Information provided:
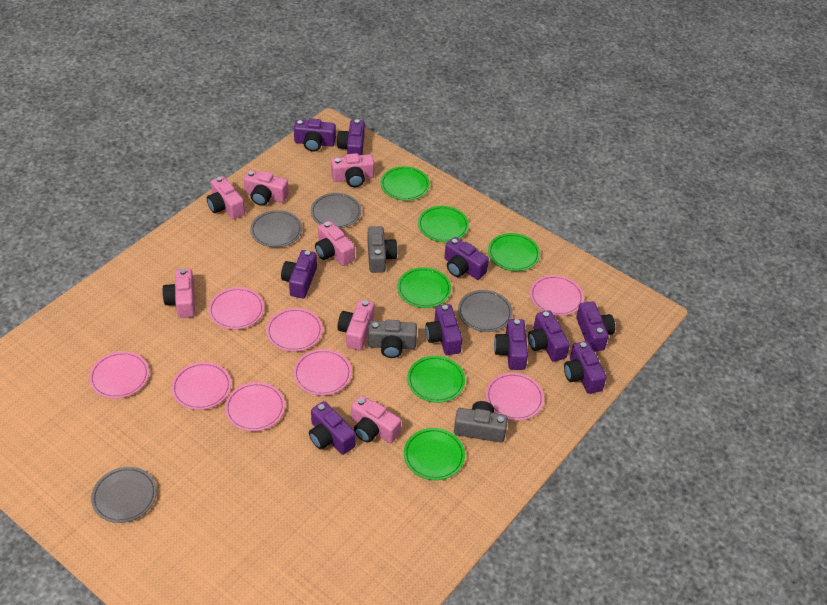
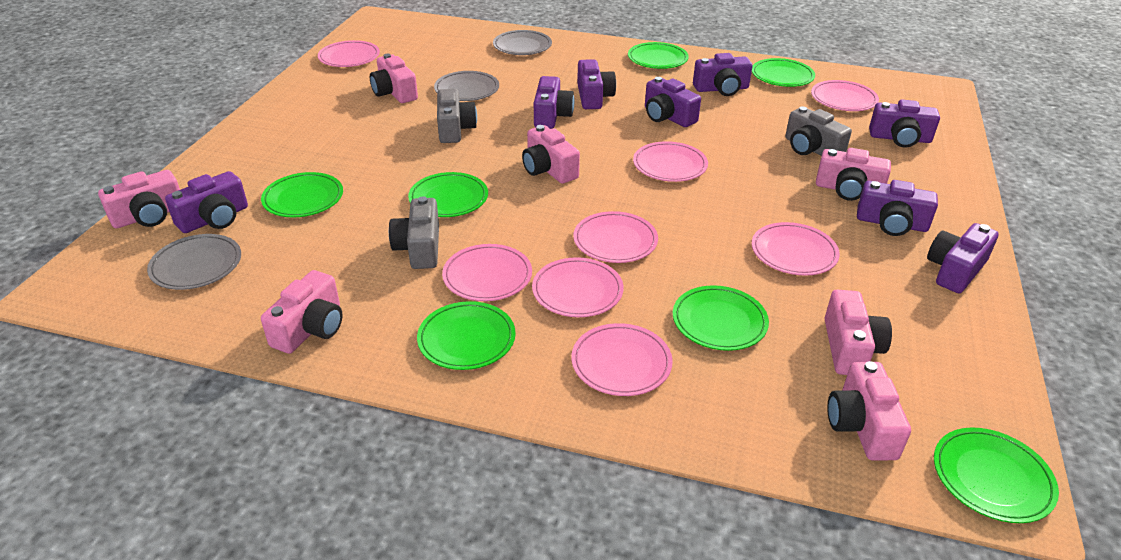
green plate: 6 -> 7
grey plate: 4 -> 3
purple camera: 10 -> 8

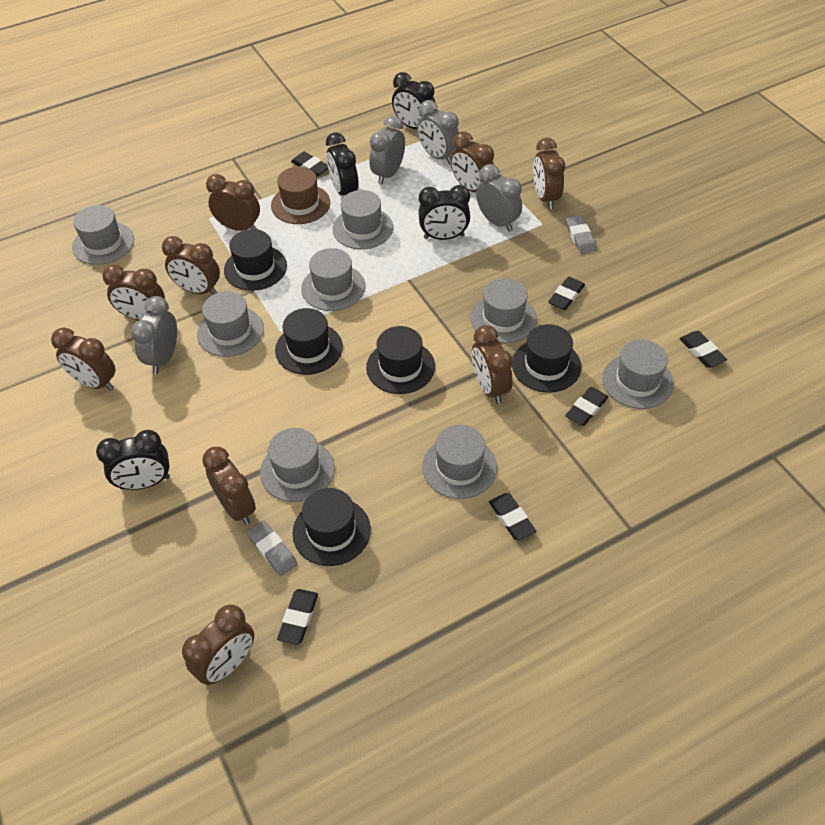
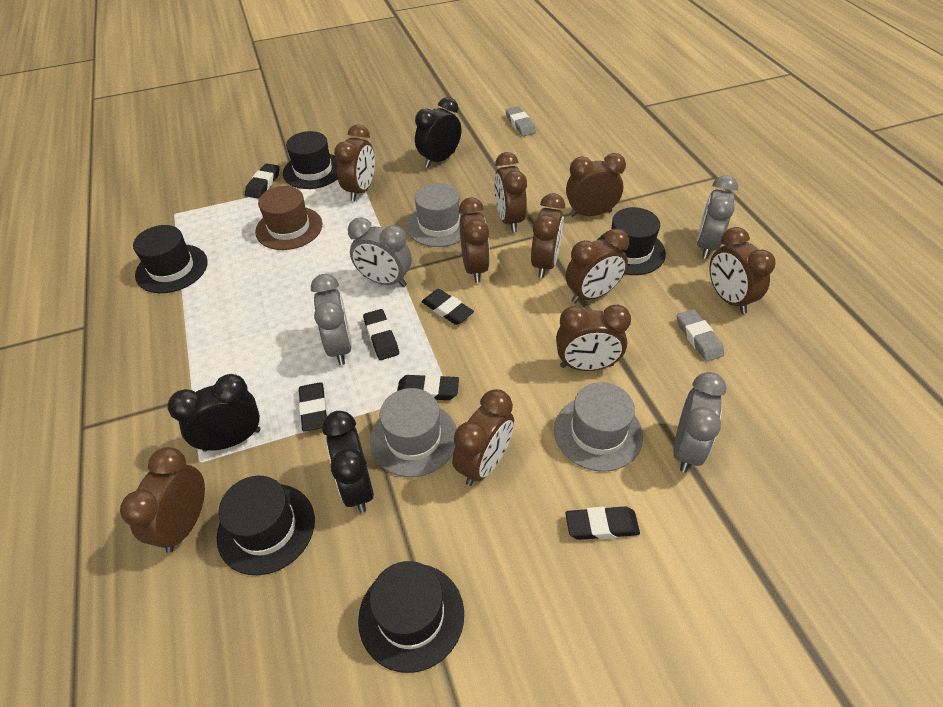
black clock: 4 -> 3
brown clock: 9 -> 10
grey hat: 8 -> 3

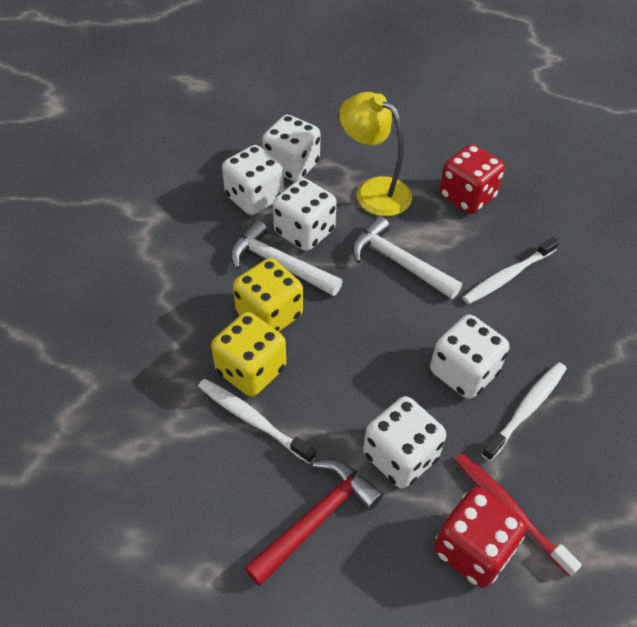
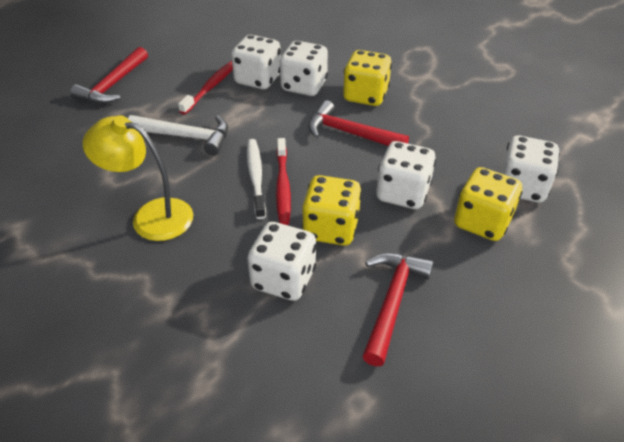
red dice: 2 -> 0
red hammer: 1 -> 3
red toothbrush: 1 -> 2
white hammer: 2 -> 1
white toothbrush: 3 -> 1
yellow dice: 2 -> 3

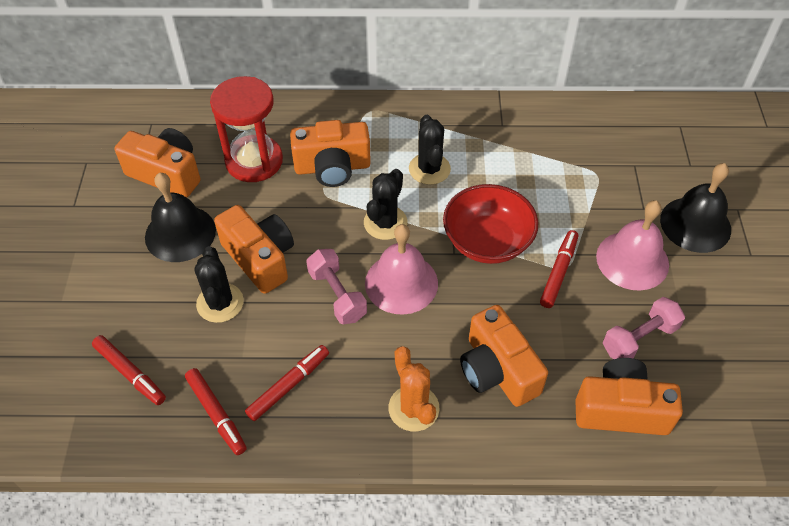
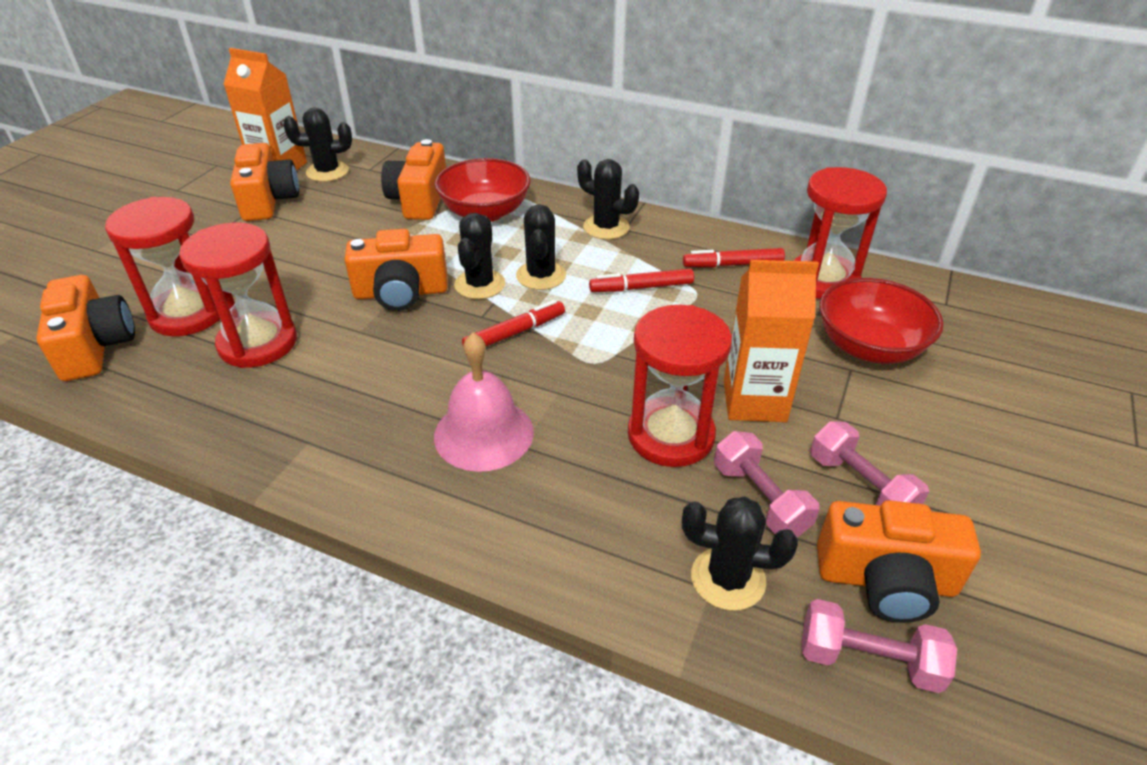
black bell: 2 -> 0
black cactus: 3 -> 5
orange cactus: 1 -> 0
orange carton: 0 -> 2
pink bell: 2 -> 1
pink dumbbell: 2 -> 3
red bowl: 1 -> 2
red hourglass: 1 -> 4
red marker: 4 -> 3

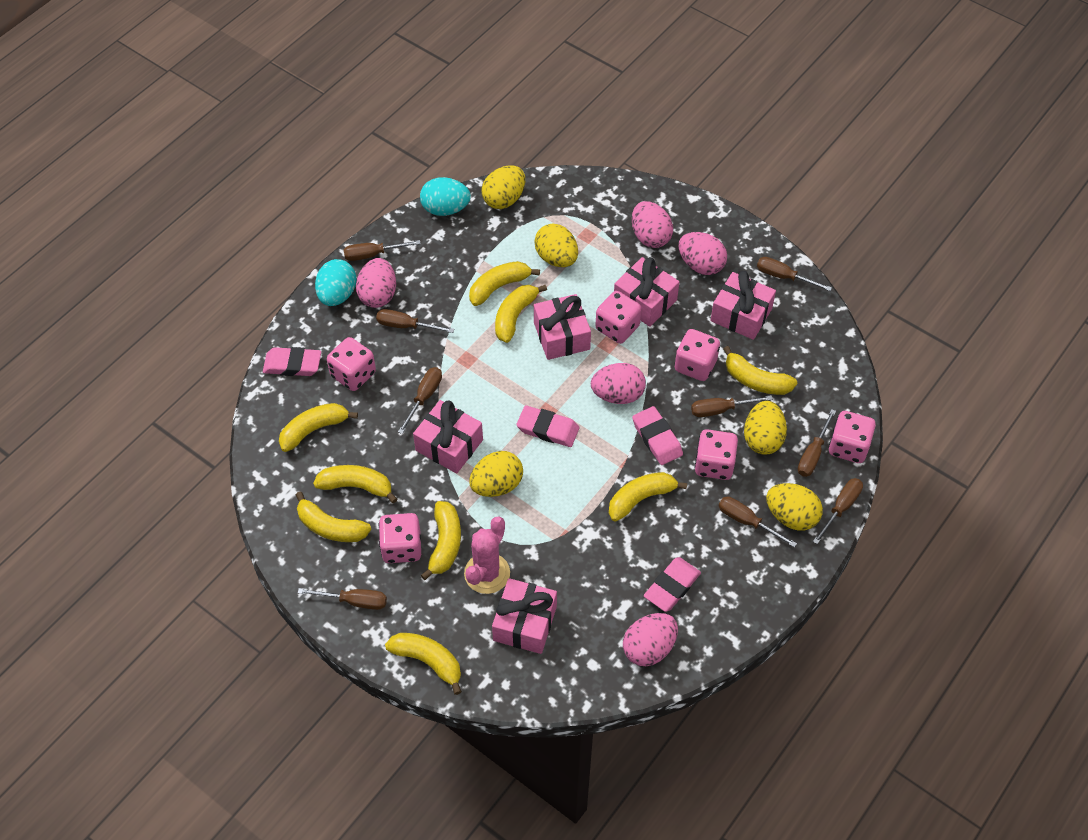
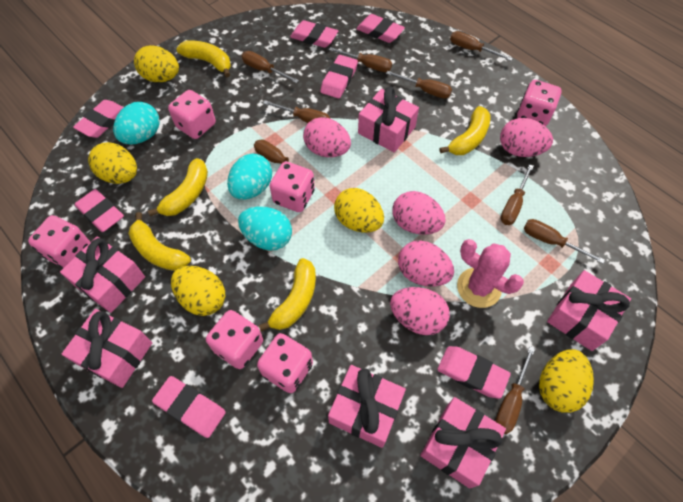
pink eraser: 4 -> 7
pink gift: 5 -> 6
turquoise egg: 2 -> 3
yellow banana: 9 -> 5

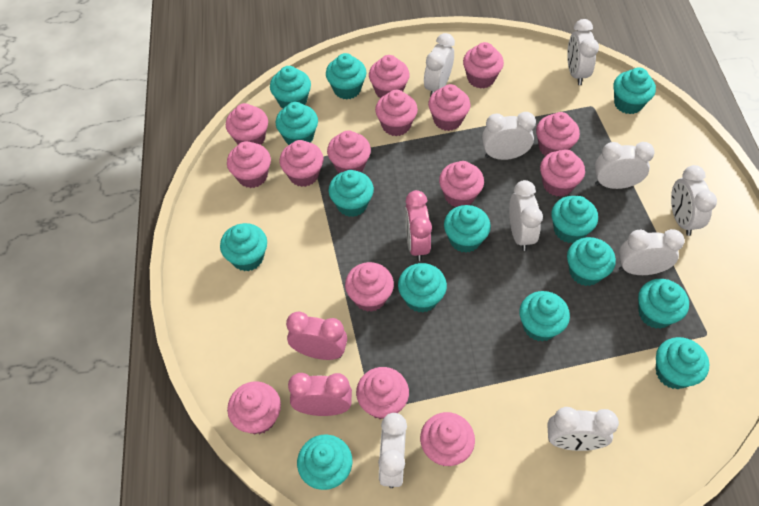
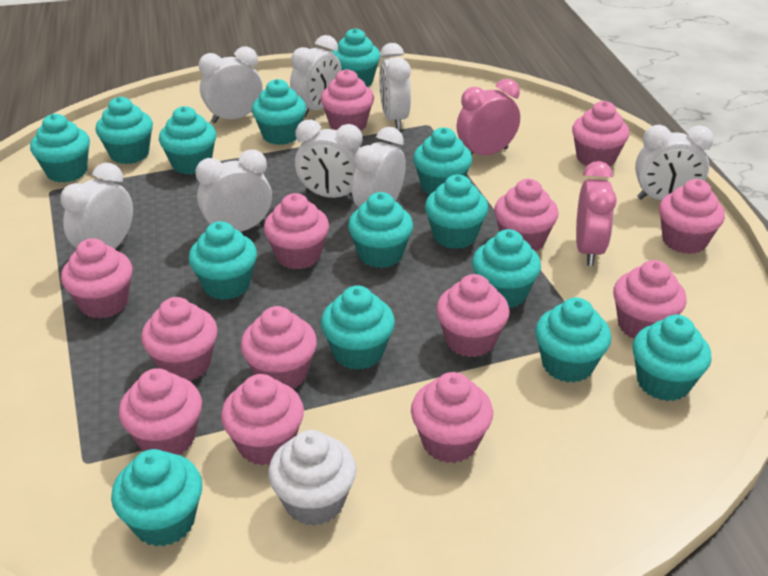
pink clock: 3 -> 2
pink cupcake: 15 -> 13
white clock: 9 -> 8
white cupcake: 0 -> 1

Work instructions:
Using the records above, find and show each line with the string "clock".

Reply:
black clock: 4 -> 3
brown clock: 9 -> 10
pink clock: 3 -> 2
white clock: 9 -> 8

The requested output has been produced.